▶ [What is being asked]: Where a line below contains "pink", count it. Reply with the total only.

▶ [Records shown]:
[Start of Attachment]
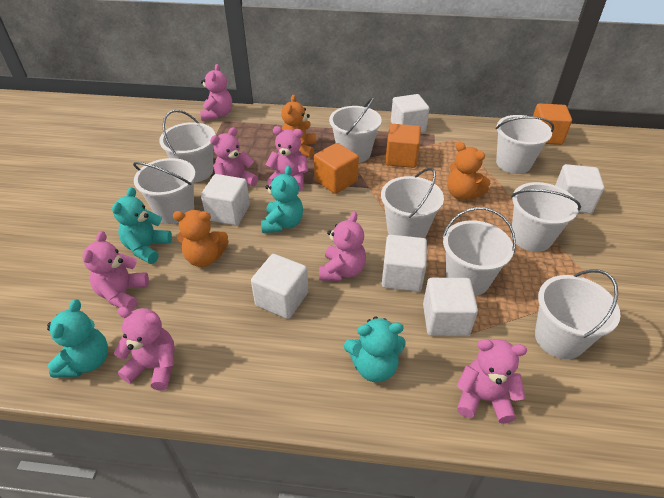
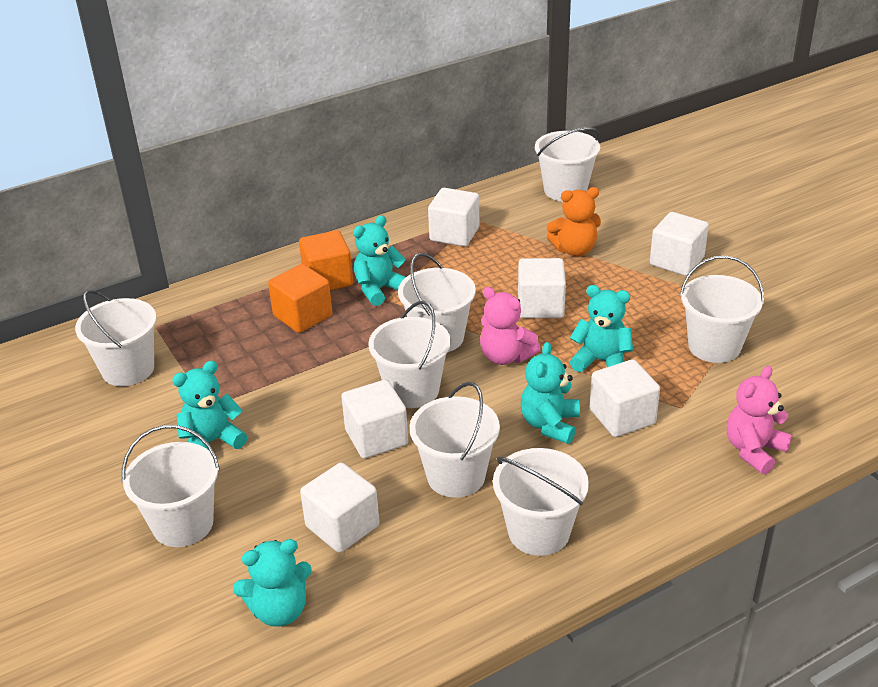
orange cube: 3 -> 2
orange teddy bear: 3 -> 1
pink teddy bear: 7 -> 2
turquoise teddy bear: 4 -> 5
[End of Attachment]
[Start of Attachment]
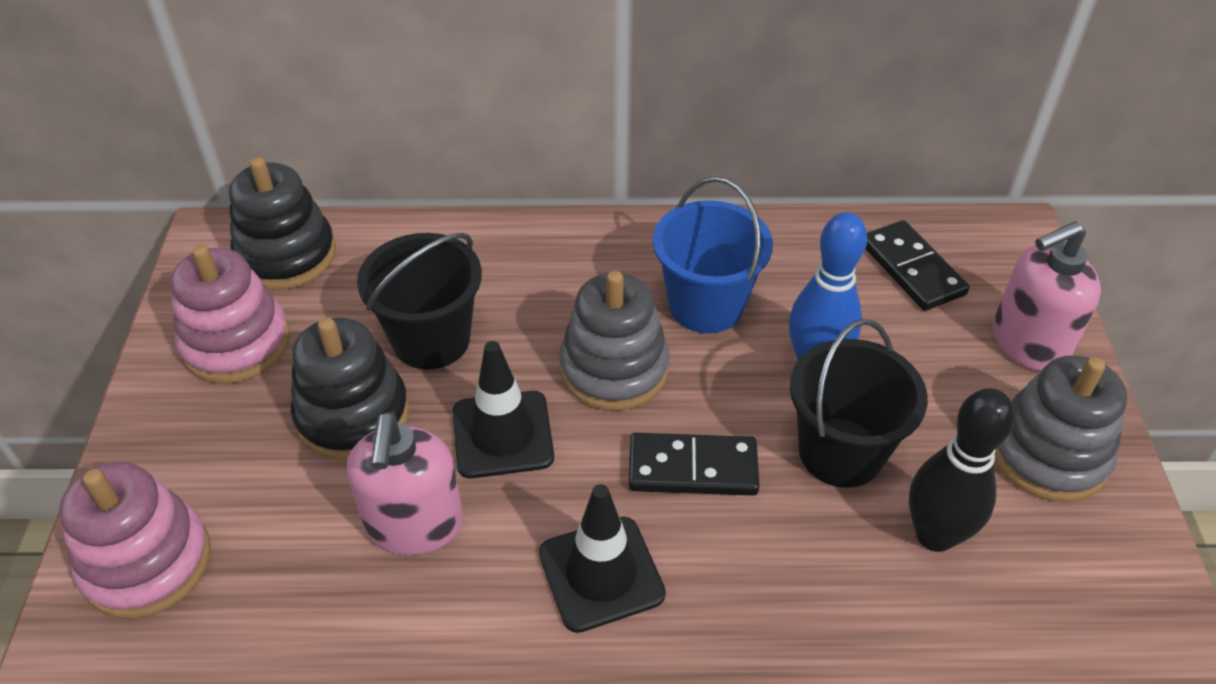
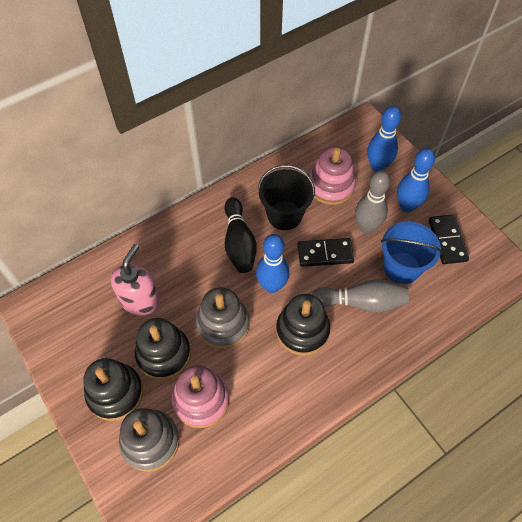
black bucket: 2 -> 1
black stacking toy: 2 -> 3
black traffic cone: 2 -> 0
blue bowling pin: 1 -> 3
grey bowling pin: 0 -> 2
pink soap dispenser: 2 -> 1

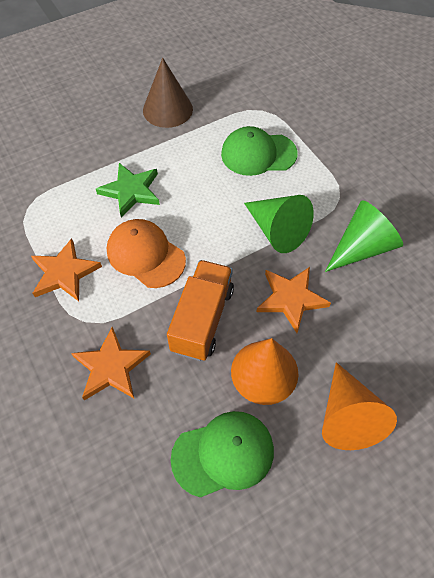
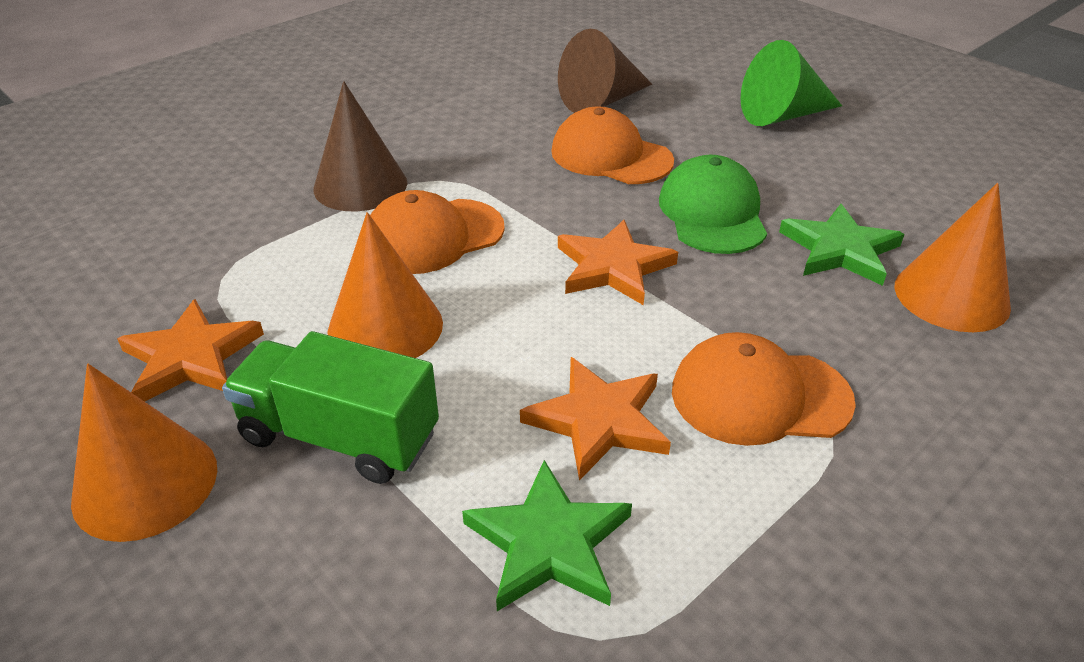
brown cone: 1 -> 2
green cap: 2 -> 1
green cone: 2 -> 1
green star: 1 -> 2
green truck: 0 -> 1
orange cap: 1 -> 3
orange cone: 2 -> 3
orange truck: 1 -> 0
[End of Attachment]
▶ [Exercise response]: 2